BEGIN
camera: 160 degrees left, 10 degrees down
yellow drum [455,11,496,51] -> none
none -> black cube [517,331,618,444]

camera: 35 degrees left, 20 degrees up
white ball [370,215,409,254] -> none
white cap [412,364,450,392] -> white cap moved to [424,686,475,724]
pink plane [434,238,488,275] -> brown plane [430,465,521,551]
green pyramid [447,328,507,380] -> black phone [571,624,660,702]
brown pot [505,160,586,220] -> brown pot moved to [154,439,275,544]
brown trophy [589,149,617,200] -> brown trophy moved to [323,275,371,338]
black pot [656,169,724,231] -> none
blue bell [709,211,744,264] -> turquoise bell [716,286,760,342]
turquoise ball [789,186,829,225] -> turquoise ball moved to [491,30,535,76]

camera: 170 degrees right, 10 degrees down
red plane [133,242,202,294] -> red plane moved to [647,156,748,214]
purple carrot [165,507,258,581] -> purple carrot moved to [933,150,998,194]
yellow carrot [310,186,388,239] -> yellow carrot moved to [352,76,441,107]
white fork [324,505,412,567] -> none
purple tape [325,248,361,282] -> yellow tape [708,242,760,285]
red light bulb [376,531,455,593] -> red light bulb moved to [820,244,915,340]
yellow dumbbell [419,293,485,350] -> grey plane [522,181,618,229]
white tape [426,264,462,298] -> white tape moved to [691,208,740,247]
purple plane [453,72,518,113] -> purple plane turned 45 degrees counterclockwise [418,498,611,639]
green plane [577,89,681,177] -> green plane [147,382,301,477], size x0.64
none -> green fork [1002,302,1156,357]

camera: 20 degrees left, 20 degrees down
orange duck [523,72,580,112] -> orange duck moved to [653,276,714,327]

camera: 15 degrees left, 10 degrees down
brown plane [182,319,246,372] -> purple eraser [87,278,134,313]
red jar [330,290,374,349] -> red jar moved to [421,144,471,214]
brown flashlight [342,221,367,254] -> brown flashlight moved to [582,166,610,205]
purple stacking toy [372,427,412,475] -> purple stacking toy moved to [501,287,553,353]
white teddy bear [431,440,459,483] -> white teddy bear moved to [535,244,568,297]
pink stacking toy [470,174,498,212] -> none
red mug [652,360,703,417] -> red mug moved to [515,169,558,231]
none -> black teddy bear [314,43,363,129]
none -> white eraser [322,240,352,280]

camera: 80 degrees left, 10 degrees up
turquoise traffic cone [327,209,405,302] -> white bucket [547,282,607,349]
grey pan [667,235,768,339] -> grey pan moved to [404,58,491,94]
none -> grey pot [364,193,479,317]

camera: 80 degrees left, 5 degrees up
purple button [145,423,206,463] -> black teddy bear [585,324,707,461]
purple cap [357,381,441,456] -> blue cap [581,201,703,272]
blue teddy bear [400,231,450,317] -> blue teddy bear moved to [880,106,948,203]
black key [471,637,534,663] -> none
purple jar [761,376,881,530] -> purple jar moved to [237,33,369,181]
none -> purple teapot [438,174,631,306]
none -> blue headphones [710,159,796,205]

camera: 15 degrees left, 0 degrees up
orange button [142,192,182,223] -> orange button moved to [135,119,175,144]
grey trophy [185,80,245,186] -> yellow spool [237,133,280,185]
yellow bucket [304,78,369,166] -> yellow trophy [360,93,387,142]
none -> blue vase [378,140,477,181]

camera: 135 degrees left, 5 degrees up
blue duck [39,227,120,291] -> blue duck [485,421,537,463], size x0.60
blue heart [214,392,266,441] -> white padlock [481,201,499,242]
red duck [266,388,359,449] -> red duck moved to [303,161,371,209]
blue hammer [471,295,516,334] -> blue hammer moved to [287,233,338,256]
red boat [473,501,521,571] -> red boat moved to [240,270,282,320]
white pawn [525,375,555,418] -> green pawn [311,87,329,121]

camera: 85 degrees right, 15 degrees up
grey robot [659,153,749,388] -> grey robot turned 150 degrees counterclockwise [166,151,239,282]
END
Output only the lines from the one with "camera: 85 degrees right, 15 degrees up" through the last line of the entries above; please keep them exact.

ANSWER SPACE:
camera: 85 degrees right, 15 degrees up
grey robot [659,153,749,388] -> grey robot turned 150 degrees counterclockwise [166,151,239,282]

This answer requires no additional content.